> **Action item**: Every line of the records that contains the string "BUTTON" counts once; give the total and nothing else.

> **Provided entries**:

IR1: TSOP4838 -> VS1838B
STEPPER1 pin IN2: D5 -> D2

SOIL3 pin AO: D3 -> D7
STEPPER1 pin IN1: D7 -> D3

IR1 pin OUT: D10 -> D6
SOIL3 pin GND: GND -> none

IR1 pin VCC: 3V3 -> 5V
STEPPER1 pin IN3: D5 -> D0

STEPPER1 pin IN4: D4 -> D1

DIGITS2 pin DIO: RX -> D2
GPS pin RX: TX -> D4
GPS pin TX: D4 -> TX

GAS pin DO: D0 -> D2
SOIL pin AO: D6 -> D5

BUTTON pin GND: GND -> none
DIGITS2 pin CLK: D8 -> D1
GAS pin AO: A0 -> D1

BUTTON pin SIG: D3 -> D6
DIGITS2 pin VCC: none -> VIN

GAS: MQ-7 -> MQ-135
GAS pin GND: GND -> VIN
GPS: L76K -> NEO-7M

> **Exercise output**: 2